▸ **ACTIVITY**
Pictures do not belong in the copy. Write out exactly the lines from the one containing "R4: 10k (+9V, n5) -> 10k (+9V, GND)" through the end of the data.

Entries taken from a collection

BEGIN

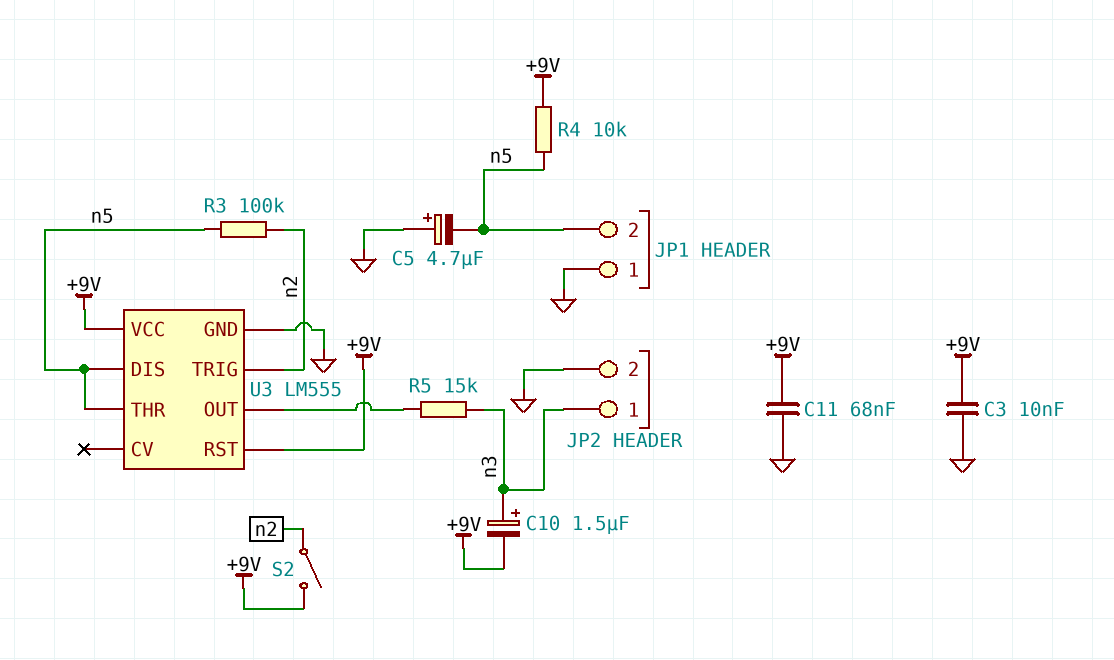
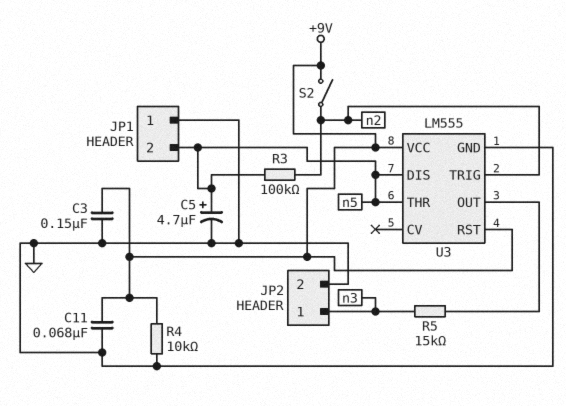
C3: 10nF (+9V, GND) -> 150nF (+9V, GND)
C5: 4.7uF (plus GND, minus n5) -> 4.7uF (plus n5, minus GND)
C10: 1.5uF (plus n3, minus +9V) -> none
R4: 10k (+9V, n5) -> 10k (+9V, GND)

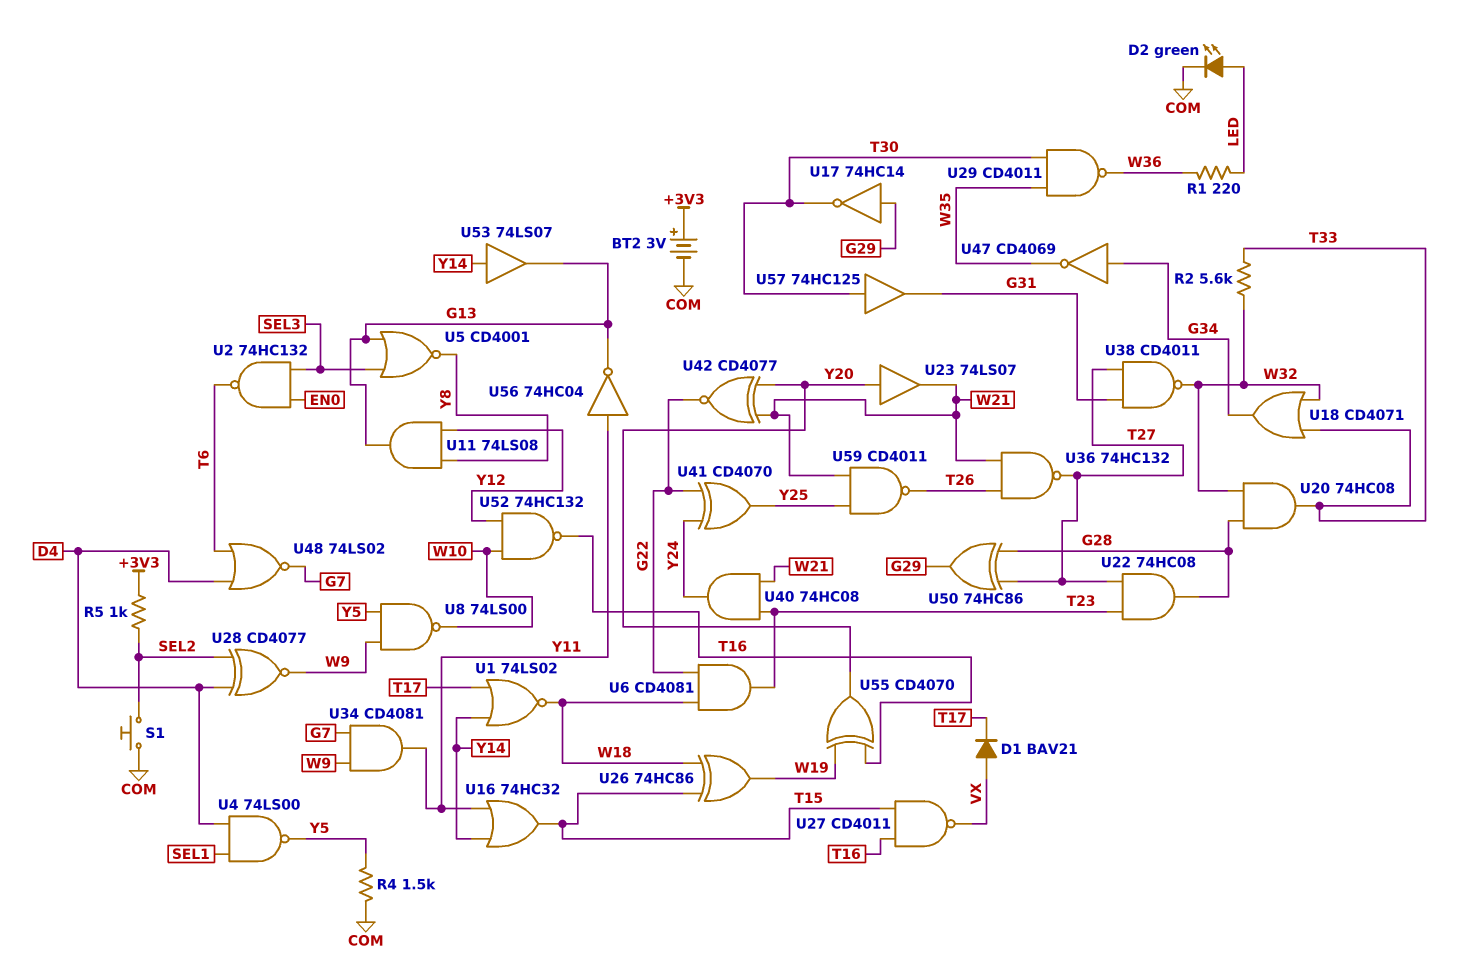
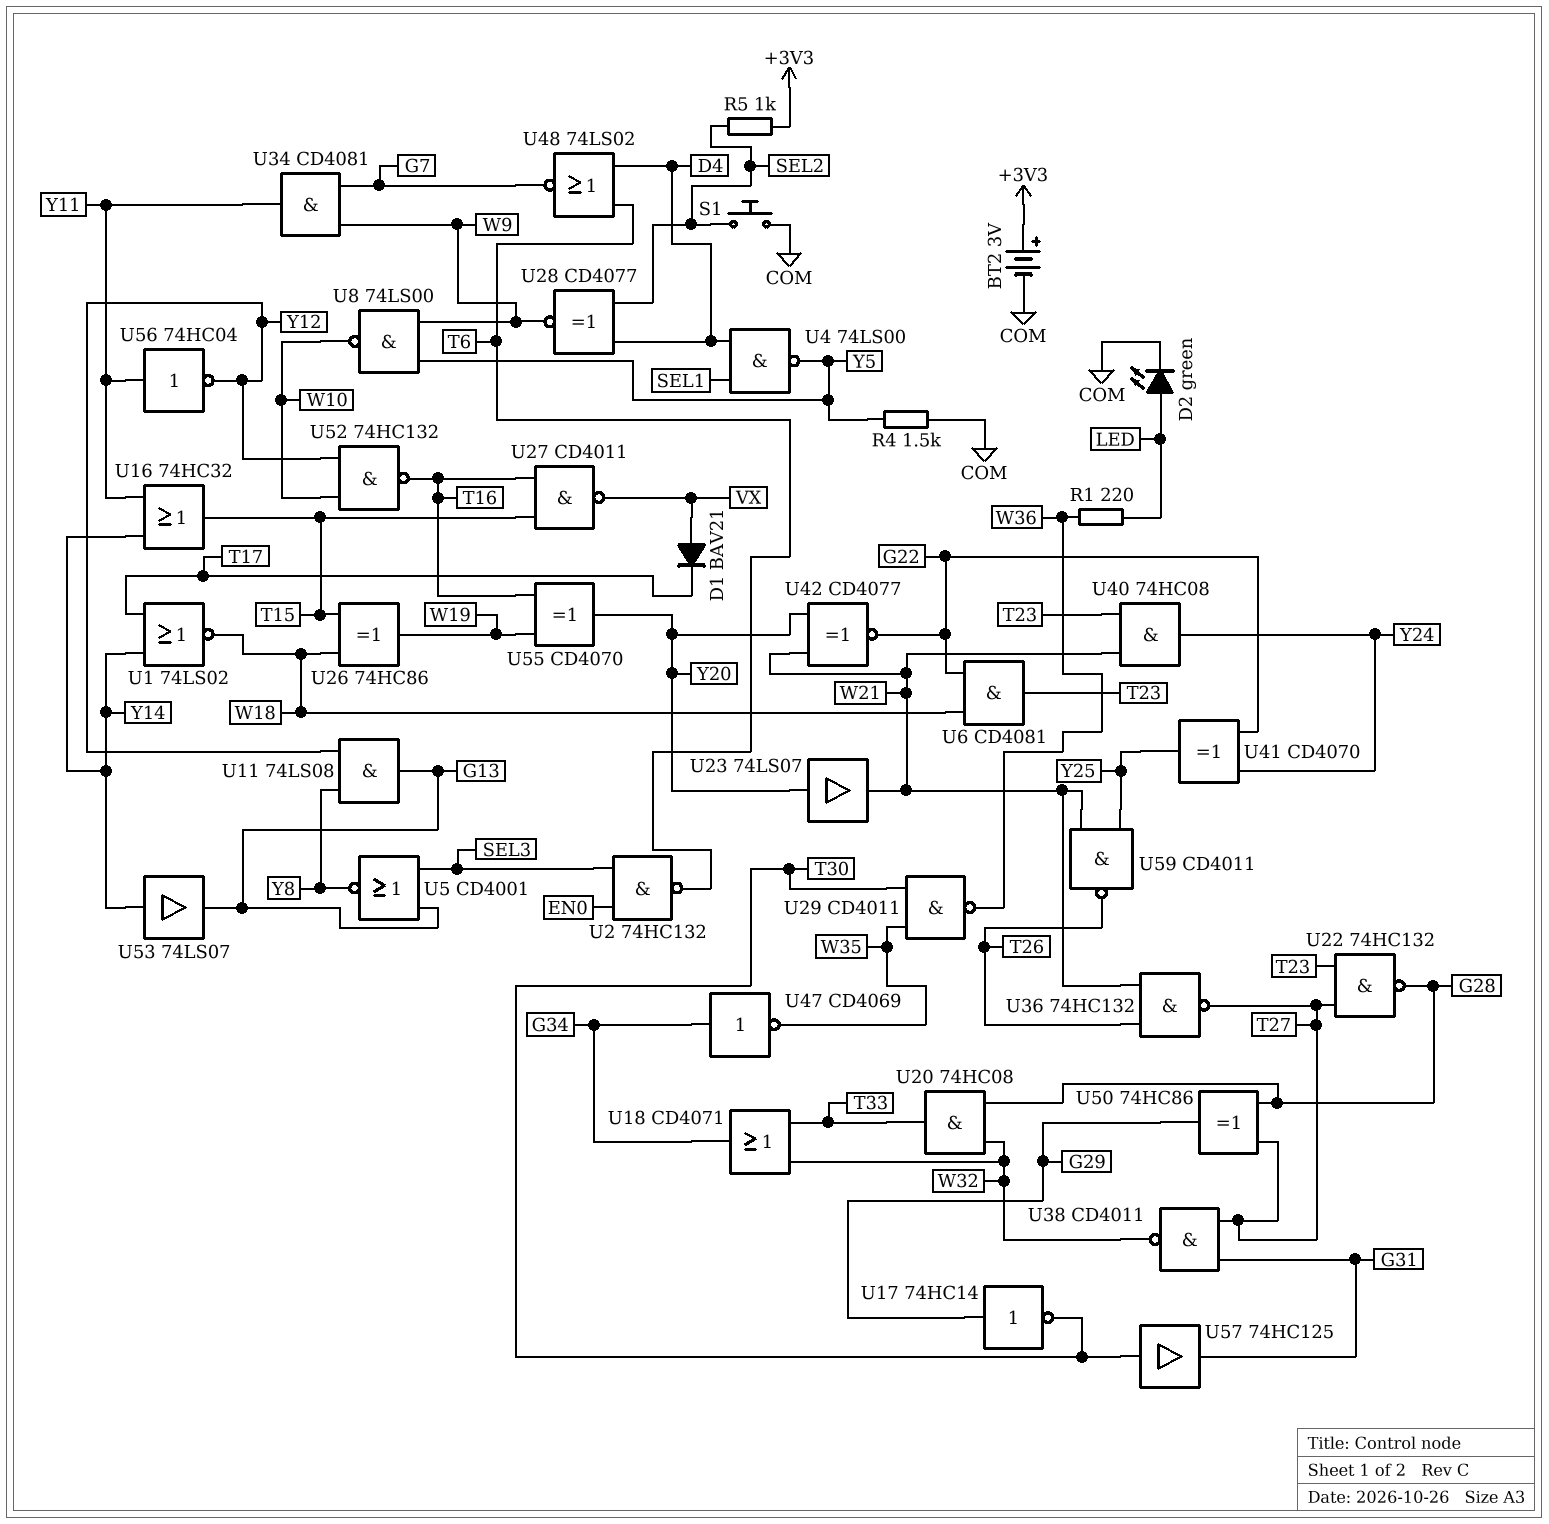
R2: 5.6k (T33, W32) -> none
U22: AND 74HC08 (in T23, in T27, out G28) -> NAND 74HC132 (in T23, in T27, out G28)
U56: NOT 74HC04 (in Y11, out G13) -> NOT 74HC04 (in Y11, out Y12)

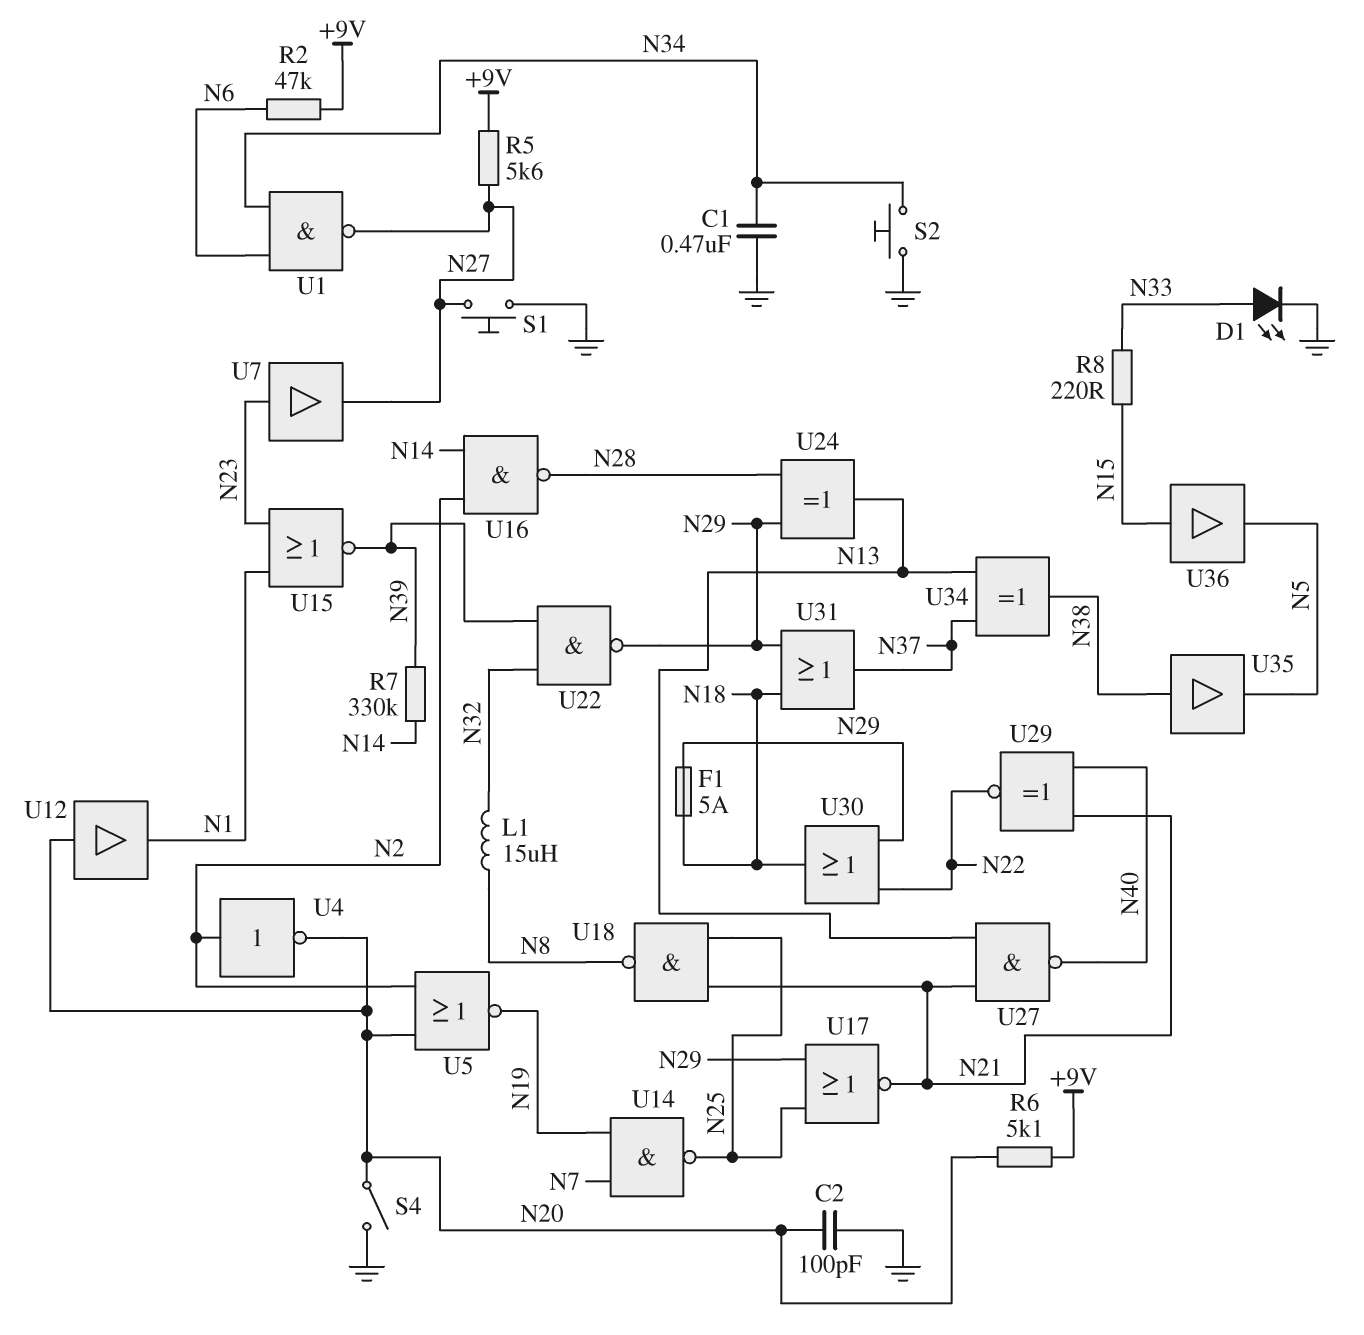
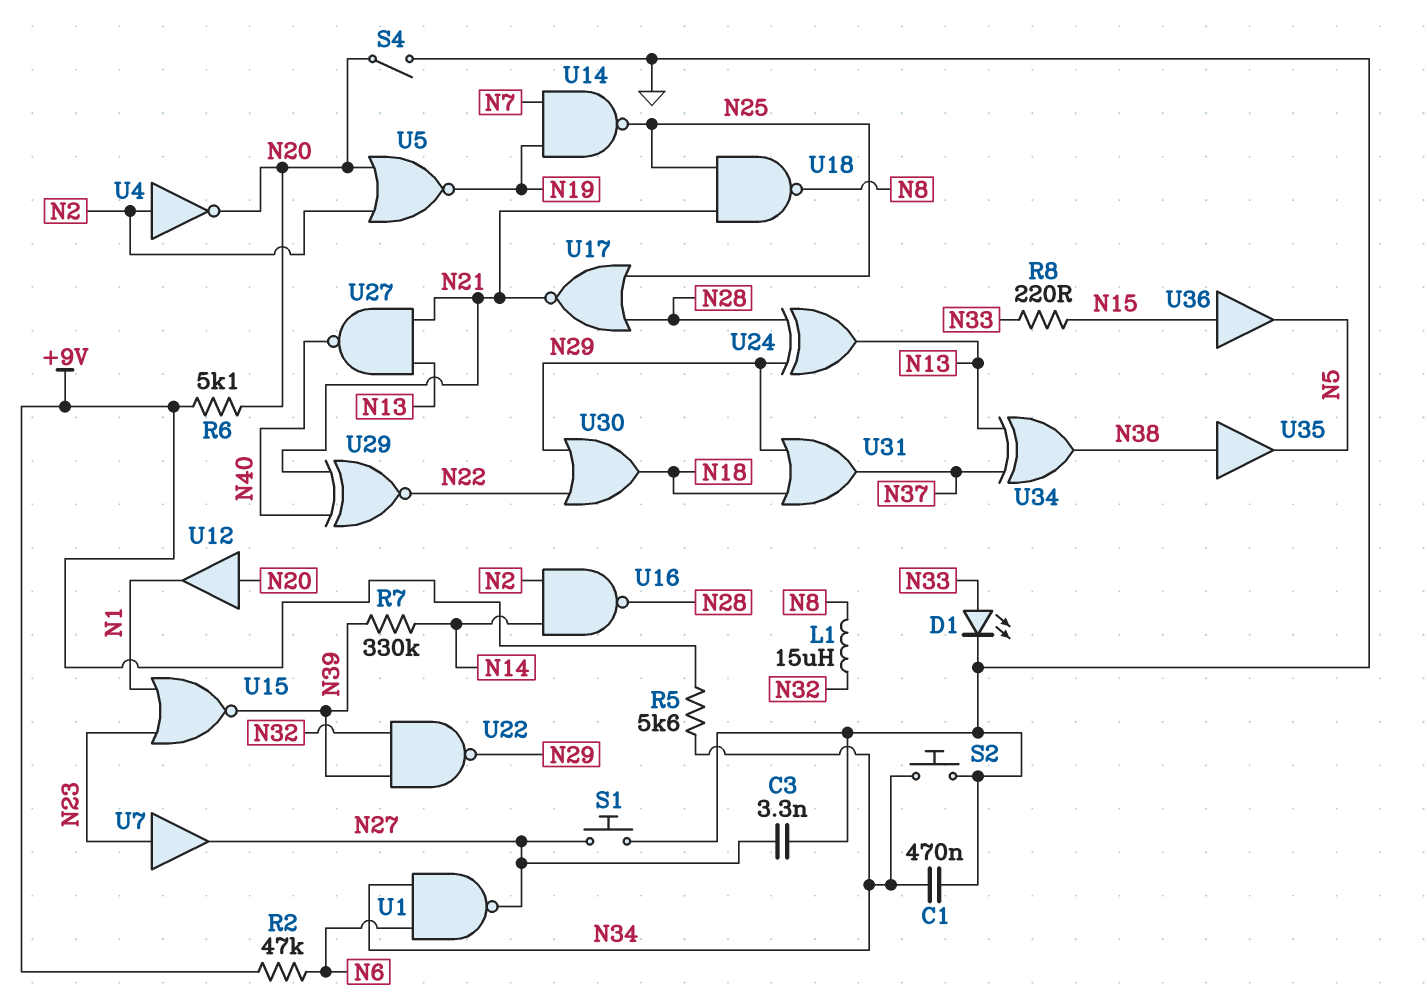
C2: 100pF (GND, N20) -> none
C3: none -> 3.3nF (GND, N27)
F1: 5A (N18, N29) -> none
R5: 5.6k (+9V, N27) -> 5.6k (+9V, N34)
U17: NOR (in N25, in N29, out N21) -> NOR (in N25, in N28, out N21)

END

▸ **WRITTEN SOLUTION**
R4: 10k (+9V, n5) -> 10k (+9V, GND)

R2: 5.6k (T33, W32) -> none
U22: AND 74HC08 (in T23, in T27, out G28) -> NAND 74HC132 (in T23, in T27, out G28)
U56: NOT 74HC04 (in Y11, out G13) -> NOT 74HC04 (in Y11, out Y12)

C2: 100pF (GND, N20) -> none
C3: none -> 3.3nF (GND, N27)
F1: 5A (N18, N29) -> none
R5: 5.6k (+9V, N27) -> 5.6k (+9V, N34)
U17: NOR (in N25, in N29, out N21) -> NOR (in N25, in N28, out N21)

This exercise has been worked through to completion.